Task: The records below must be transcribed exactly.

Records to use below:

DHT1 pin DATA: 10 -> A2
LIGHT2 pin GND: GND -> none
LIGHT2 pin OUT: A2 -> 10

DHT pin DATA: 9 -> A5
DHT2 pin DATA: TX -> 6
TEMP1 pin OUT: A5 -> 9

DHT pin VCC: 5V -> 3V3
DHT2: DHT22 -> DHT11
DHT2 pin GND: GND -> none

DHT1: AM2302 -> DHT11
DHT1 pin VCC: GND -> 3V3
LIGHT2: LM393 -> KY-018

End of Records to use.

Answer:
DHT1 pin DATA: 10 -> A2
LIGHT2 pin GND: GND -> none
LIGHT2 pin OUT: A2 -> 10

DHT pin DATA: 9 -> A5
DHT2 pin DATA: TX -> 6
TEMP1 pin OUT: A5 -> 9

DHT pin VCC: 5V -> 3V3
DHT2: DHT22 -> DHT11
DHT2 pin GND: GND -> none

DHT1: AM2302 -> DHT11
DHT1 pin VCC: GND -> 3V3
LIGHT2: LM393 -> KY-018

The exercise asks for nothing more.